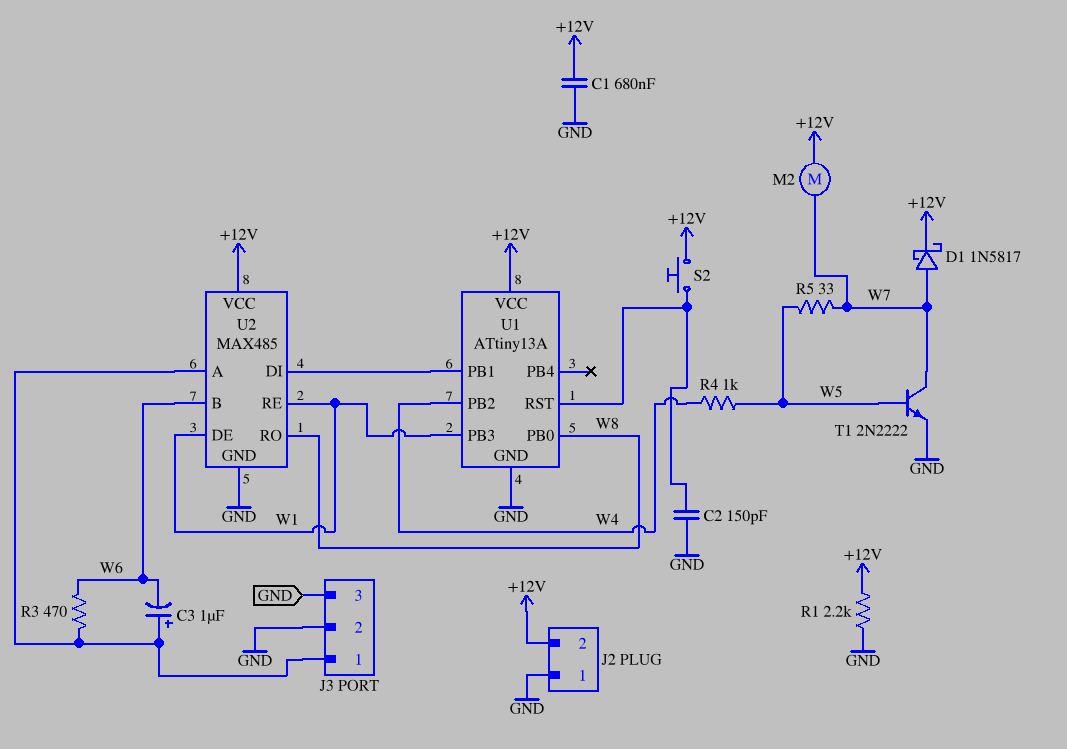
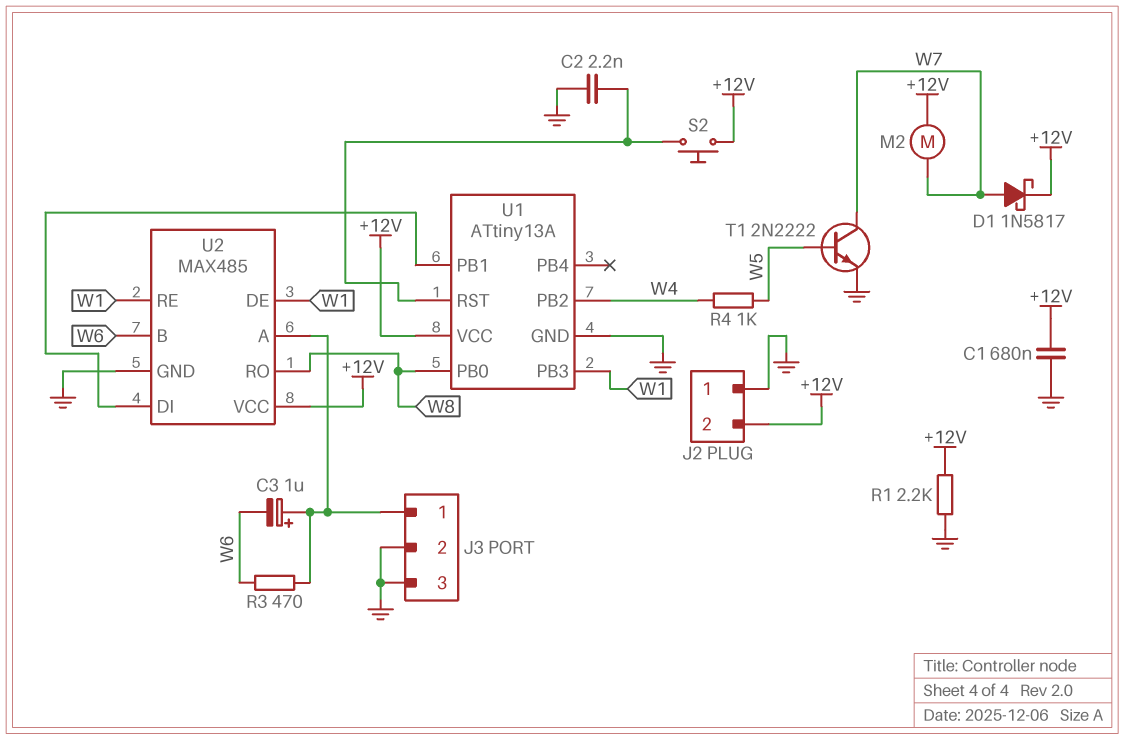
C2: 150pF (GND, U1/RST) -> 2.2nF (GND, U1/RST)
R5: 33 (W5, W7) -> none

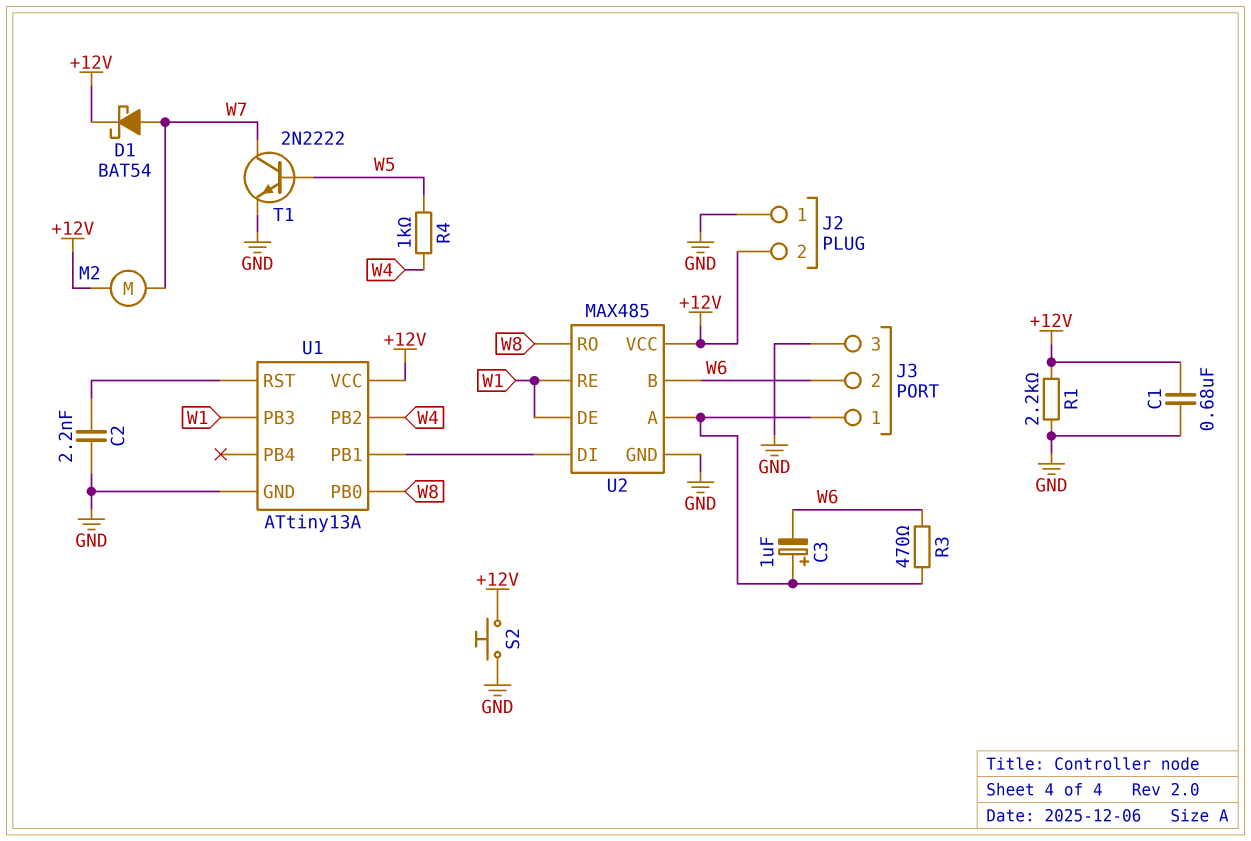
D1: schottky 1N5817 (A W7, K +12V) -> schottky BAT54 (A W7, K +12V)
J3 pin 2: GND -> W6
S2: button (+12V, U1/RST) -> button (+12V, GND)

-.-.-

**EXERCISE OBJECTIVE:**
All entries are to be retyped exactly. Omit any embedded images.

**FINISHED EXERCISE:**
C2: 150pF (GND, U1/RST) -> 2.2nF (GND, U1/RST)
R5: 33 (W5, W7) -> none

D1: schottky 1N5817 (A W7, K +12V) -> schottky BAT54 (A W7, K +12V)
J3 pin 2: GND -> W6
S2: button (+12V, U1/RST) -> button (+12V, GND)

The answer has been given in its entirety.